Records provided =>
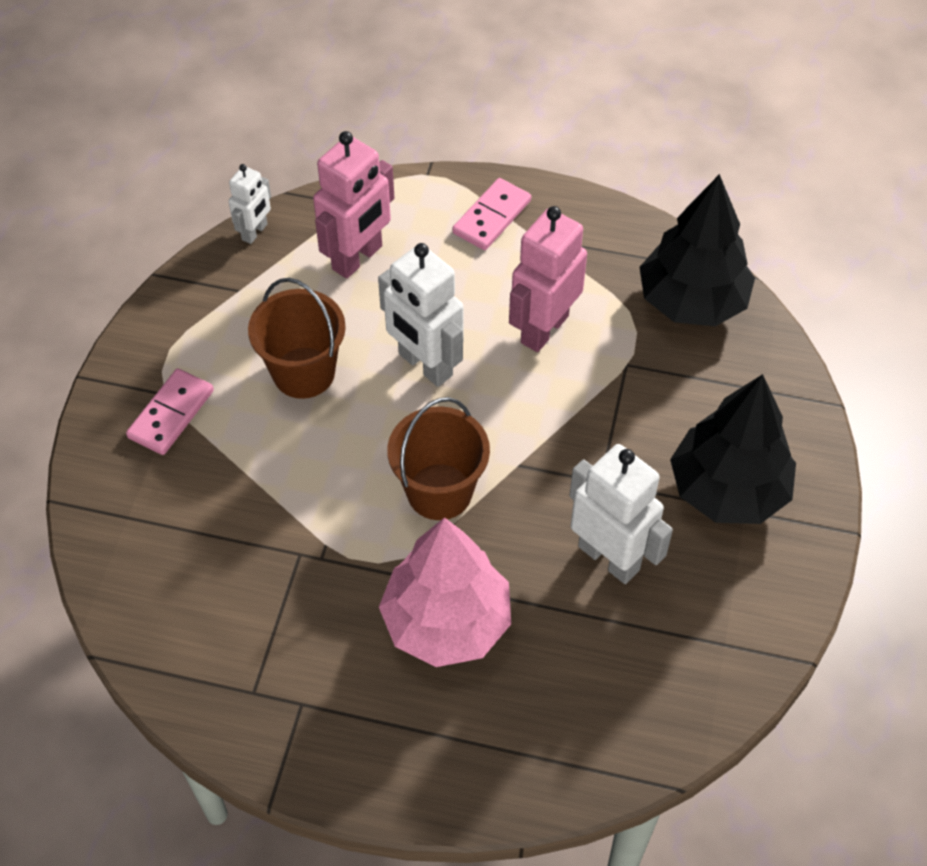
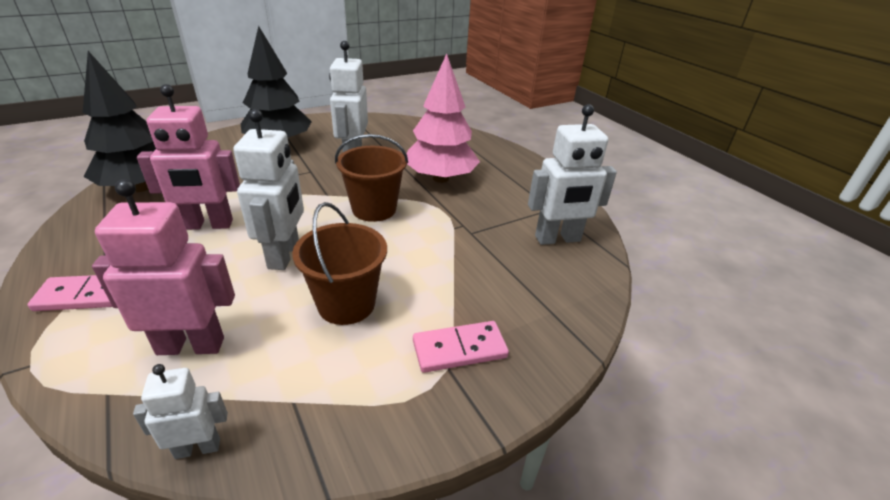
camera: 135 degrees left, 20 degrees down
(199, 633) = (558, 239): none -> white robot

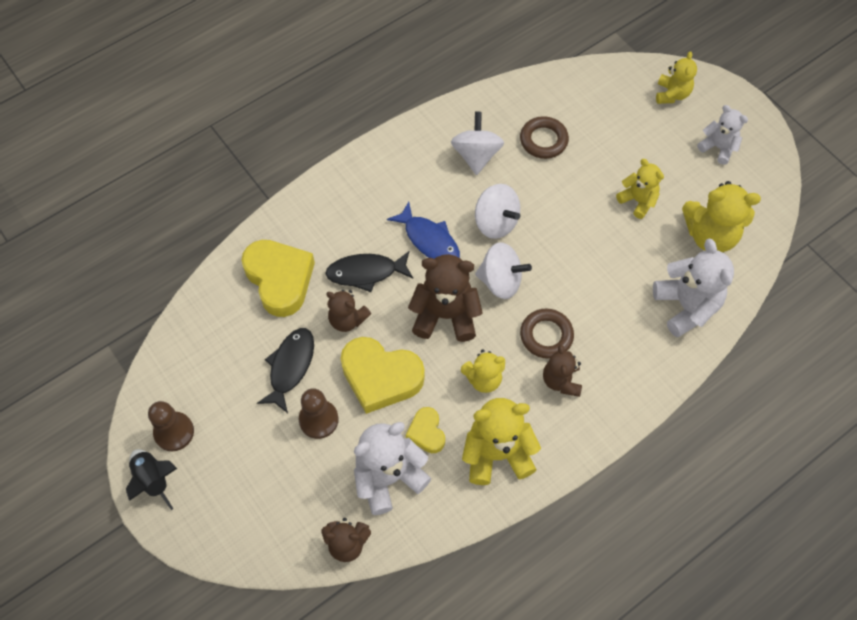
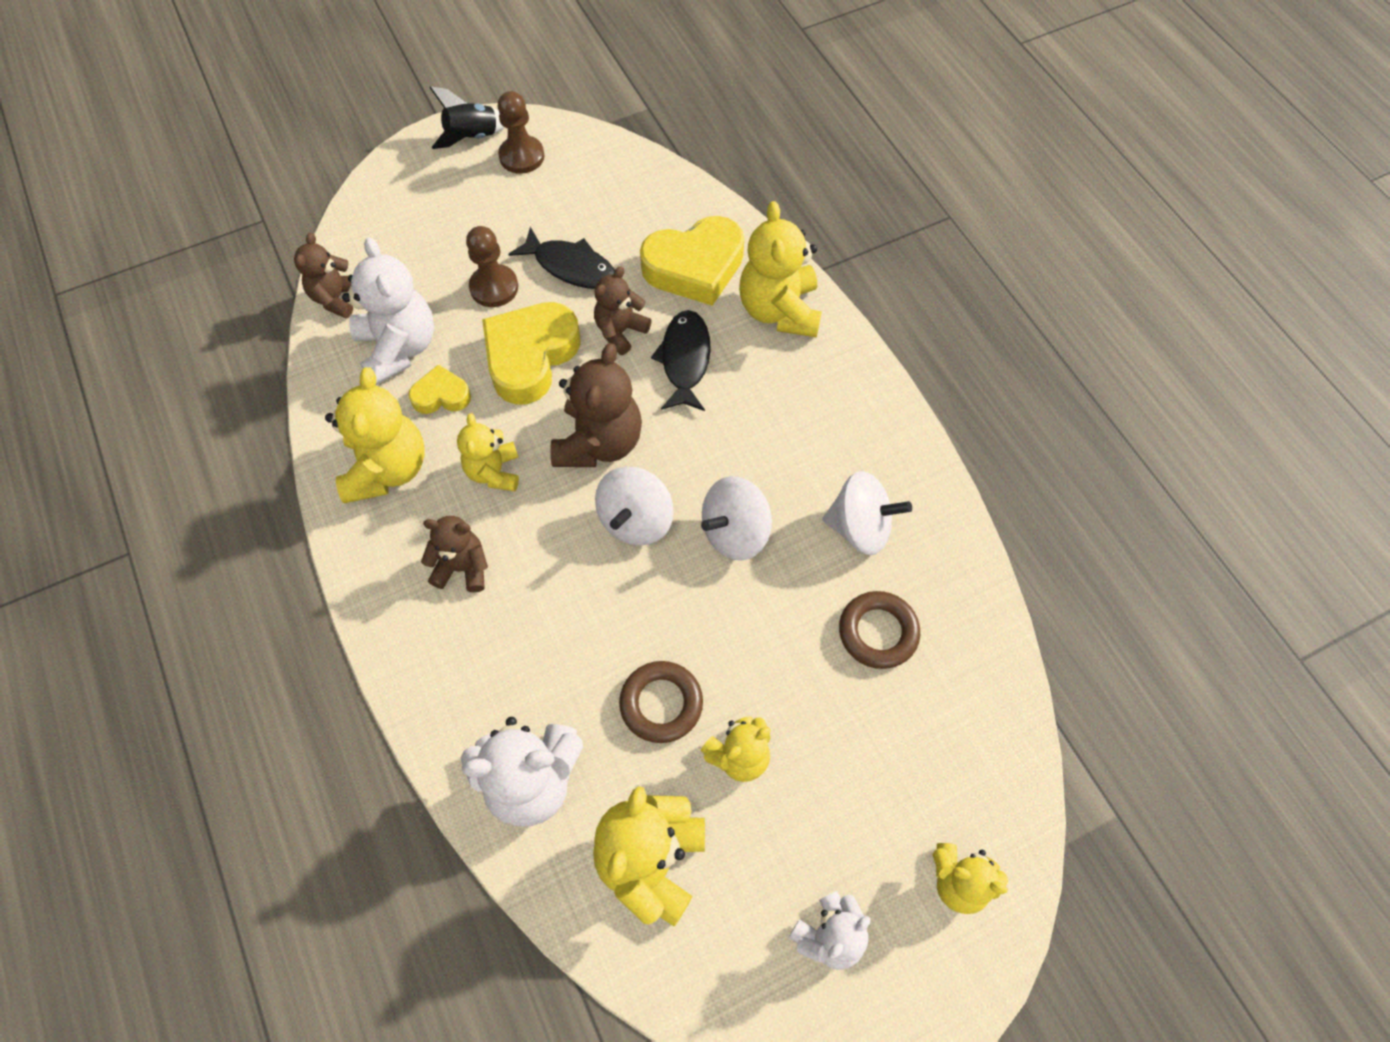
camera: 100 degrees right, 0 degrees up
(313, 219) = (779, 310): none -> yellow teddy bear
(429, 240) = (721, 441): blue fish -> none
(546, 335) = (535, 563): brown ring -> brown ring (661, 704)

Problem to solve =>
Return each entry above unchanged. Leave the pictures out.

Exercise output =>
camera: 135 degrees left, 20 degrees down
(199, 633) = (558, 239): none -> white robot

camera: 100 degrees right, 0 degrees up
(313, 219) = (779, 310): none -> yellow teddy bear
(429, 240) = (721, 441): blue fish -> none
(546, 335) = (535, 563): brown ring -> brown ring (661, 704)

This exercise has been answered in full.